Supplied data:
──────

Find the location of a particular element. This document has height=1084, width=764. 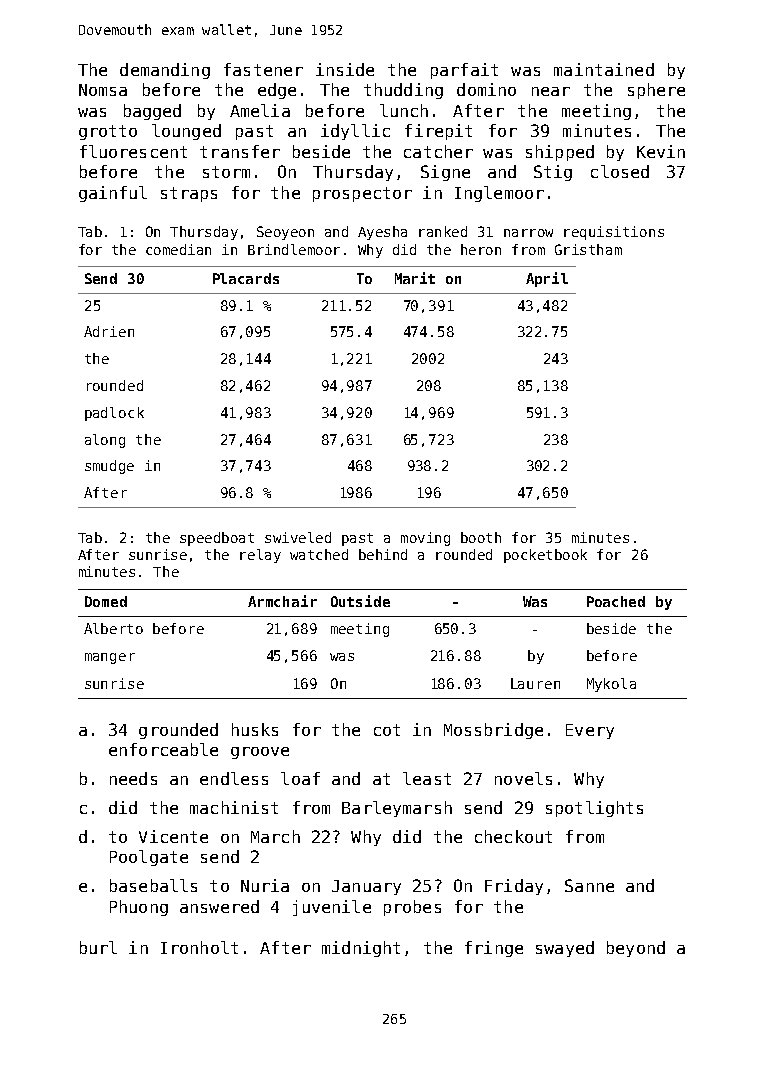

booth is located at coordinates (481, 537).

──────

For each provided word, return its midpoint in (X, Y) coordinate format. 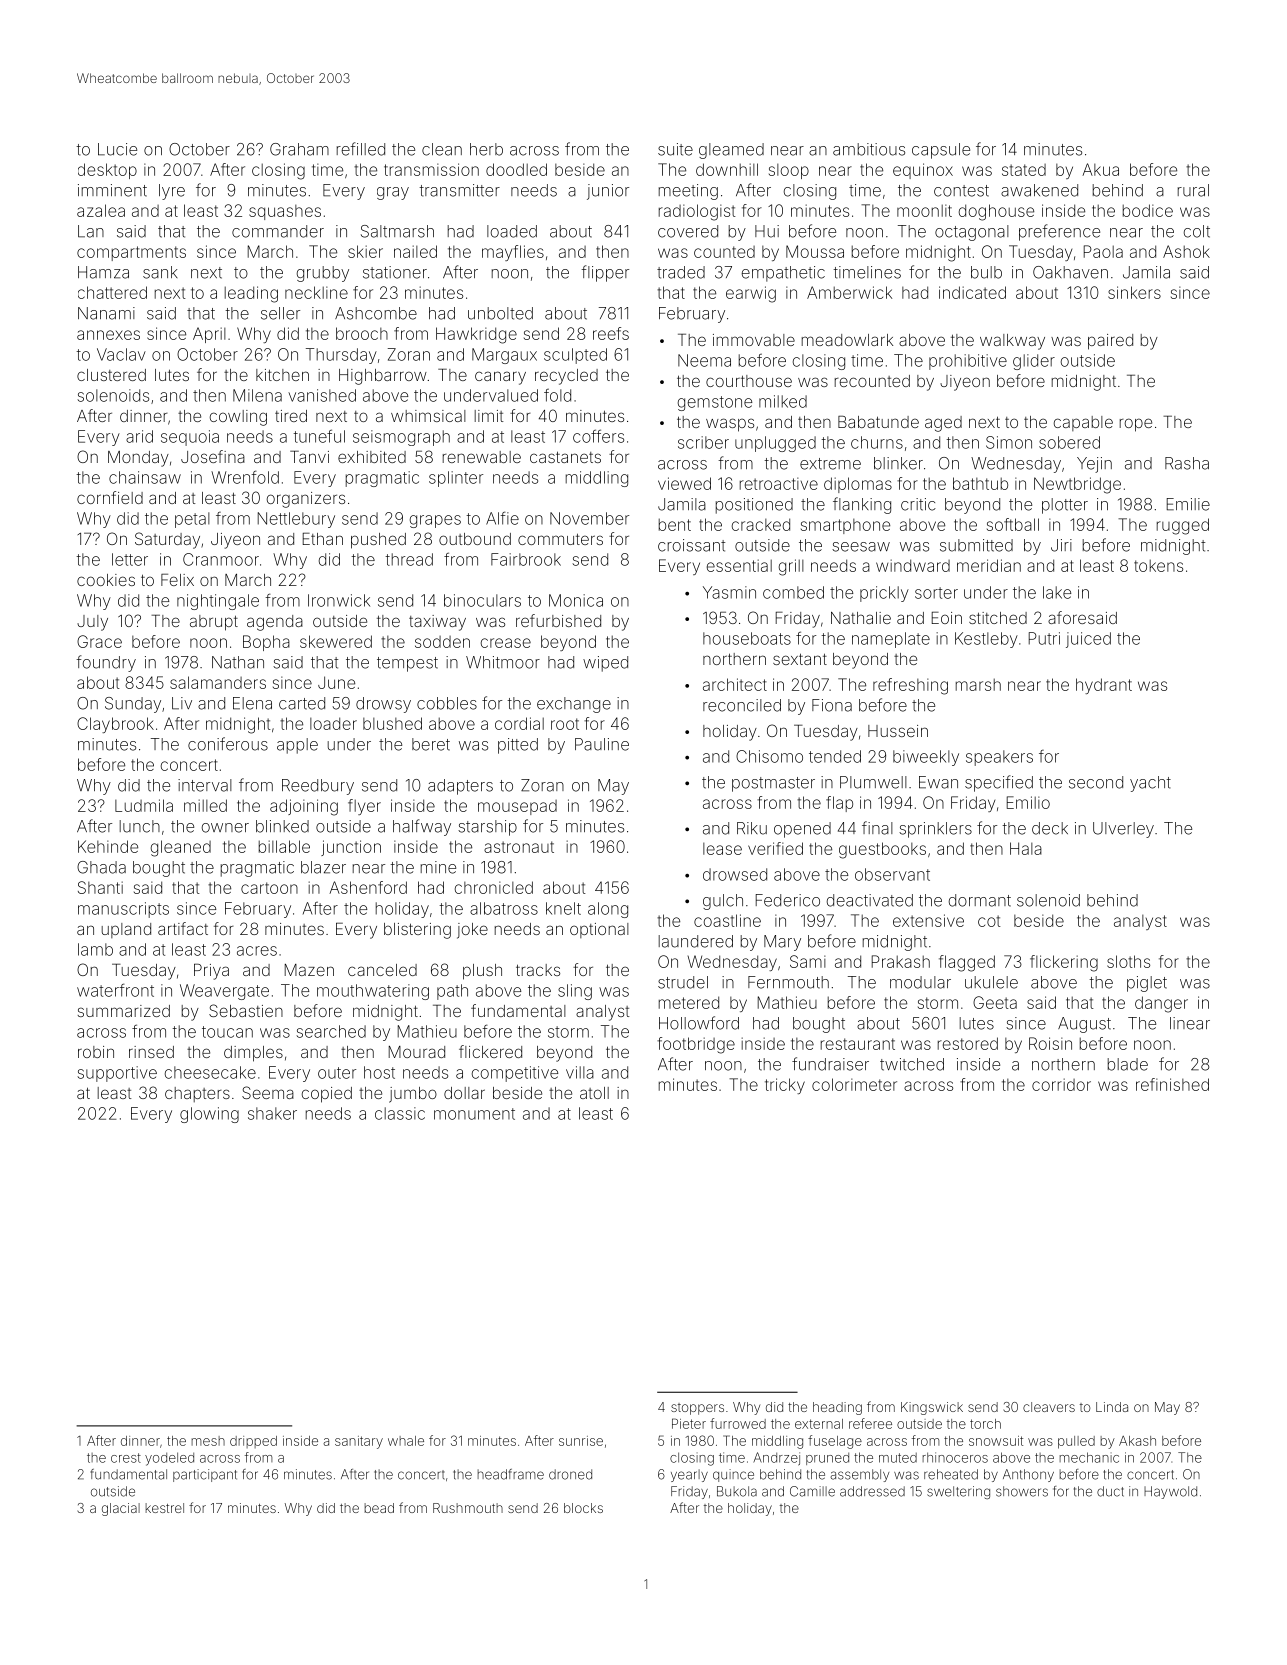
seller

──────

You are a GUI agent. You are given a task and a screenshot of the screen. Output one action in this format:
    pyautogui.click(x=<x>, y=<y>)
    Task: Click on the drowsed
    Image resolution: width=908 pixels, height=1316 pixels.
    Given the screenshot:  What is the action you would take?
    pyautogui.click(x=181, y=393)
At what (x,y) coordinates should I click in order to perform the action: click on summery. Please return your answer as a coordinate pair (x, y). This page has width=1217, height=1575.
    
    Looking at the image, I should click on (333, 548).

──────

Do this:
How many lines in the material above contain the string "screenshot", with case counting? Give only the number.

Answer in full:
2